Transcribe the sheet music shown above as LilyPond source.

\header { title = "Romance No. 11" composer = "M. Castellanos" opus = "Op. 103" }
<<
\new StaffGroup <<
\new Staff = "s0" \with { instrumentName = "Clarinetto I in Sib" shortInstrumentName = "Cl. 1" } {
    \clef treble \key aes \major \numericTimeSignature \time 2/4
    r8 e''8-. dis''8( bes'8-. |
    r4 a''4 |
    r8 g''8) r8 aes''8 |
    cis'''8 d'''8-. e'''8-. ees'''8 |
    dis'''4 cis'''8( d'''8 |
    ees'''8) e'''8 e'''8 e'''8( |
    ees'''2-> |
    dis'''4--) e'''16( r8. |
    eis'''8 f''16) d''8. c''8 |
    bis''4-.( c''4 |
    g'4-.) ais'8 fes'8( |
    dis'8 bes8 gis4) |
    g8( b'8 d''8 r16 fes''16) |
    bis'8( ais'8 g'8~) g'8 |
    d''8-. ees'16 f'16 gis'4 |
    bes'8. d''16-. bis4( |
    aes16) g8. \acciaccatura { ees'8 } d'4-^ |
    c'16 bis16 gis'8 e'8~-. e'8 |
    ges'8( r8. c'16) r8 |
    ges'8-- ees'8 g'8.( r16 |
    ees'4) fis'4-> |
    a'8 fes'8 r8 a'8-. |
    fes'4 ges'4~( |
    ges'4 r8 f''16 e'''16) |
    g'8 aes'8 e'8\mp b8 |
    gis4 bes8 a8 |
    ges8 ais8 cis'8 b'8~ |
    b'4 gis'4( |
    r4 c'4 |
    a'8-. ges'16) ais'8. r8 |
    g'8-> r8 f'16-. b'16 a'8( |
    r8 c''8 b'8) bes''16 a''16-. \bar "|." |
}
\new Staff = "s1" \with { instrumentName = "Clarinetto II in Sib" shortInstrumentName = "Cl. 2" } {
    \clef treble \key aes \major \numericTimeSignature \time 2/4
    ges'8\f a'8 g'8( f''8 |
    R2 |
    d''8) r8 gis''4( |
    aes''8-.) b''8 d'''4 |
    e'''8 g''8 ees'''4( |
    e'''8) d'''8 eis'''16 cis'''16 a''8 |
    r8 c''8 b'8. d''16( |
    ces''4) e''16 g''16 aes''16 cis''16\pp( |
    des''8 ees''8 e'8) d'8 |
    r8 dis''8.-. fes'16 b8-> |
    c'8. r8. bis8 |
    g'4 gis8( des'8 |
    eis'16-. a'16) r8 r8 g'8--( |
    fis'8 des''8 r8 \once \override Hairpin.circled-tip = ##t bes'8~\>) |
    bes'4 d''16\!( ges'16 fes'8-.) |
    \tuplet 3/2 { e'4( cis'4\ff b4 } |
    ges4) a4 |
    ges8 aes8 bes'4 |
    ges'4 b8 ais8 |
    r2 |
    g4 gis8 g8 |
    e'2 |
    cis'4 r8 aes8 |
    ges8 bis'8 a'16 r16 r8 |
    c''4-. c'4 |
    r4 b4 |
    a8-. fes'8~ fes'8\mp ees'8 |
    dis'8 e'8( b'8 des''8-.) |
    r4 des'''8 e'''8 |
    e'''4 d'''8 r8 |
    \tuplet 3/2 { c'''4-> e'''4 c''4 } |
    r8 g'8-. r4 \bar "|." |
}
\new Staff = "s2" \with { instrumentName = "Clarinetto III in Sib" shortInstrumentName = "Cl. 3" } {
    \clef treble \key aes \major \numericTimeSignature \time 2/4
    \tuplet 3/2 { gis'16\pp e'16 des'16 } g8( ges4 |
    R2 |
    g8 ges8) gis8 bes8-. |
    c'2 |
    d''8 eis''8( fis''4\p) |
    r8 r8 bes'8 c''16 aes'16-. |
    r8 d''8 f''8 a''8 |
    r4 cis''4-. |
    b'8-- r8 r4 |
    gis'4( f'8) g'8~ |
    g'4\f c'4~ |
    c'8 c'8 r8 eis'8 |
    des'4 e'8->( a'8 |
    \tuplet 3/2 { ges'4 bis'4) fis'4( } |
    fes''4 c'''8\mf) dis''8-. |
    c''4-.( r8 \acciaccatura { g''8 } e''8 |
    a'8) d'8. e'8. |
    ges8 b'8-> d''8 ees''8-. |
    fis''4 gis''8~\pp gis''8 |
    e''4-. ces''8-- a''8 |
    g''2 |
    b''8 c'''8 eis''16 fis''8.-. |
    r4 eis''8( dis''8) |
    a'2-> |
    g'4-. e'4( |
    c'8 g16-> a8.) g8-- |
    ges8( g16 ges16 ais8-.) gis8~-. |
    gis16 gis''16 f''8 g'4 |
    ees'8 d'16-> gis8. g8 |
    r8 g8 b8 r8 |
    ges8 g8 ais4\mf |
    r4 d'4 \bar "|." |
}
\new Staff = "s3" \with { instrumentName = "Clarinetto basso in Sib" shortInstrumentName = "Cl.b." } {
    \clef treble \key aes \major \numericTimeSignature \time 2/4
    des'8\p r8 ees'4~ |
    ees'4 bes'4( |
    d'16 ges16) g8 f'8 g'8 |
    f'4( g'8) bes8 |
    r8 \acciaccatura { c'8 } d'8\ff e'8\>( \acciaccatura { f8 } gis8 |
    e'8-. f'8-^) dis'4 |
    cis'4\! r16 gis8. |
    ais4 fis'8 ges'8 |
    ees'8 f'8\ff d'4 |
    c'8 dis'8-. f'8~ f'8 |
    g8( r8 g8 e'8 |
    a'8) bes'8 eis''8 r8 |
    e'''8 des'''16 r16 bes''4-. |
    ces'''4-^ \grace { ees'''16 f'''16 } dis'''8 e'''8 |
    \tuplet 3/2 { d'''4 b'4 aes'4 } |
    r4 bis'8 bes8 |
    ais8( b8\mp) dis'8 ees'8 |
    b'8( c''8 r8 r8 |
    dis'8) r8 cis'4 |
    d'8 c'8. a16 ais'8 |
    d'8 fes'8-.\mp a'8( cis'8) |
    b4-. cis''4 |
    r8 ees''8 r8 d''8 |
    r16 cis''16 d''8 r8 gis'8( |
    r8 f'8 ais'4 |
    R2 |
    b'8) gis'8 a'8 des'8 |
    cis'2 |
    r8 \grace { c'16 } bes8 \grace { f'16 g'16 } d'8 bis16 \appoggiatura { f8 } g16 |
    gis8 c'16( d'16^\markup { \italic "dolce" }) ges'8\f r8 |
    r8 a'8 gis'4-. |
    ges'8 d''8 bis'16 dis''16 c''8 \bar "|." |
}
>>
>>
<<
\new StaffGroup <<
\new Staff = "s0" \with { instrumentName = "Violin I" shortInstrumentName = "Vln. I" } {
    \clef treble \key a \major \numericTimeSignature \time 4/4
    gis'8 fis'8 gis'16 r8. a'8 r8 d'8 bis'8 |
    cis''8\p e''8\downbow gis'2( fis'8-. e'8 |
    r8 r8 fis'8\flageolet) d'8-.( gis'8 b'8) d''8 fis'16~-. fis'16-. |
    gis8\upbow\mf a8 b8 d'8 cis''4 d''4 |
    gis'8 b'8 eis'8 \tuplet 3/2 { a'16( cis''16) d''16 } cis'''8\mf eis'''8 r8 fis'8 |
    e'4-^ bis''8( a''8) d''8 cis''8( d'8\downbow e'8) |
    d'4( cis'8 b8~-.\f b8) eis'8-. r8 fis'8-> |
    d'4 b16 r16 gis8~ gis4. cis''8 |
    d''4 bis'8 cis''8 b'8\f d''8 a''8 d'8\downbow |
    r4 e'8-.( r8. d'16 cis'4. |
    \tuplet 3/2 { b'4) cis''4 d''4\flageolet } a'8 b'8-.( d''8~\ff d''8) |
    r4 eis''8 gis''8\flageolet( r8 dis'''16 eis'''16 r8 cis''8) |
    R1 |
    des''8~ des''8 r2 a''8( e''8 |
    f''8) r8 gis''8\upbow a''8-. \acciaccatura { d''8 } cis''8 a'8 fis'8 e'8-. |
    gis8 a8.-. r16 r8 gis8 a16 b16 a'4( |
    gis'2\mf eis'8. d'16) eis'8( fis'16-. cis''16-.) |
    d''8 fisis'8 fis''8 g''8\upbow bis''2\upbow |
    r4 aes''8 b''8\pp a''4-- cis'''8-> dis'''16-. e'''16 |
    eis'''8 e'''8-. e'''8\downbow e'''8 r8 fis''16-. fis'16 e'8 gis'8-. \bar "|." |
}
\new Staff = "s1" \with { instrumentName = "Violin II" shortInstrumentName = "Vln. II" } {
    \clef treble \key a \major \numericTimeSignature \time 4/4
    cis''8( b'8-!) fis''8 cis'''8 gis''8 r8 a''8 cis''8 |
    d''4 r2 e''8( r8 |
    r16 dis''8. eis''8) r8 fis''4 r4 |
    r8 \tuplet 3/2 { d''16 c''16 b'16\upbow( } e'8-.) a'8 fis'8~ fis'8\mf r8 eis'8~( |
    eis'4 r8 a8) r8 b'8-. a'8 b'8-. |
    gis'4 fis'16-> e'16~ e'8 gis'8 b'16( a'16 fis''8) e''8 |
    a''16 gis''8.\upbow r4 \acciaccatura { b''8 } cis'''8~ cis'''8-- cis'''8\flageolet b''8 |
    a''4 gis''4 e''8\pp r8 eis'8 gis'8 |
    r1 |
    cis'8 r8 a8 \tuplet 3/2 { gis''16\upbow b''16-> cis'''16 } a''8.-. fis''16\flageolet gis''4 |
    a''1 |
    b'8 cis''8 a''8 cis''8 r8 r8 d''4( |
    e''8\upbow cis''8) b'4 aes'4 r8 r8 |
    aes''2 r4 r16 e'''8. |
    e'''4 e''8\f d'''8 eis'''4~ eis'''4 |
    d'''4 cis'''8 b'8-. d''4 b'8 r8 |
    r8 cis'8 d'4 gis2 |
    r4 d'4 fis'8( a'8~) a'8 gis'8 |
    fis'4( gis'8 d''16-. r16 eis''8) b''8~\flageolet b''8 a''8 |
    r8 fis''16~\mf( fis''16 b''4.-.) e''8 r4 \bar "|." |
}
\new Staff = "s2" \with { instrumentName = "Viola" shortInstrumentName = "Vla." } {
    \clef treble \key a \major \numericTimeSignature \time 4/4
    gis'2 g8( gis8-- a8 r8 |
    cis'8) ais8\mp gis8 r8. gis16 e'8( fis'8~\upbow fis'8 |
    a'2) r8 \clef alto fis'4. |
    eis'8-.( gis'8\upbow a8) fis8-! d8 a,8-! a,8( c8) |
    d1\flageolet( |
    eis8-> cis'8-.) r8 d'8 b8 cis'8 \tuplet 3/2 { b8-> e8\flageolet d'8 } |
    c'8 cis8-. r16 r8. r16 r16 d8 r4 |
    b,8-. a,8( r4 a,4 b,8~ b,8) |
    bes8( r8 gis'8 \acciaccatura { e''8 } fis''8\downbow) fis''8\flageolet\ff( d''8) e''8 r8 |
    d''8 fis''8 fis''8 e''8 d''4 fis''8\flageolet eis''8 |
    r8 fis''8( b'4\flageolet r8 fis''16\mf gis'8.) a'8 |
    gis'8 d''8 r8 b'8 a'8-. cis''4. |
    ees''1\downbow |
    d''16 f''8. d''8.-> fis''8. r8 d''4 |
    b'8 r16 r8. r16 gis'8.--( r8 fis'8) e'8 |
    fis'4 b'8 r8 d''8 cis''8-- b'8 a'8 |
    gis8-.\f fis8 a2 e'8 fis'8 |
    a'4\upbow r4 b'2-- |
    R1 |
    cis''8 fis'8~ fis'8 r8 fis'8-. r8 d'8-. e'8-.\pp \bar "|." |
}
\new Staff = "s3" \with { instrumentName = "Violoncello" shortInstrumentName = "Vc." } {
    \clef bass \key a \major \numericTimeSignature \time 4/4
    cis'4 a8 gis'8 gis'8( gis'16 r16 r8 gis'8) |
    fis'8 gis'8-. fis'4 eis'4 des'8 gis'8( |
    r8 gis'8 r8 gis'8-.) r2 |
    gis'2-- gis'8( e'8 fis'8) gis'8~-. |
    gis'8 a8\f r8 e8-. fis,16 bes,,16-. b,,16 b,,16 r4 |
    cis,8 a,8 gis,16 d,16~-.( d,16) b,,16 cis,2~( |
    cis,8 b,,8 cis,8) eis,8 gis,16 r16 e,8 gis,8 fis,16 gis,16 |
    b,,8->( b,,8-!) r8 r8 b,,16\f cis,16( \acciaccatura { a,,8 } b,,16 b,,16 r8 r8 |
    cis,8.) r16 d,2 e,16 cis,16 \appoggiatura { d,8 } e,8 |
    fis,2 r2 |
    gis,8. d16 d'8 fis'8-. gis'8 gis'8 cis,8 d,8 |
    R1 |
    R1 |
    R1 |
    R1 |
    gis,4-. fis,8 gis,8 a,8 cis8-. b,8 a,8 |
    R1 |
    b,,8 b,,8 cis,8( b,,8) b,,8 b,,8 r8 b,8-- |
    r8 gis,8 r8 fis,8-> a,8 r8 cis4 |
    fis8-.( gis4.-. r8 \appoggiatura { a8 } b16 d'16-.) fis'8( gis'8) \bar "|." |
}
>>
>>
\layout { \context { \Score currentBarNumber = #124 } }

═══

Stated goal
Locate every line in the data above that contains the string "appoggiatura", and reproduce each such line in full.

Result for this task
    r8 \grace { c'16 } bes8 \grace { f'16 g'16 } d'8 bis16 \appoggiatura { f8 } g16 |
    cis,8.) r16 d,2 e,16 cis,16 \appoggiatura { d,8 } e,8 |
    fis8-.( gis4.-. r8 \appoggiatura { a8 } b16 d'16-.) fis'8( gis'8) \bar "|." |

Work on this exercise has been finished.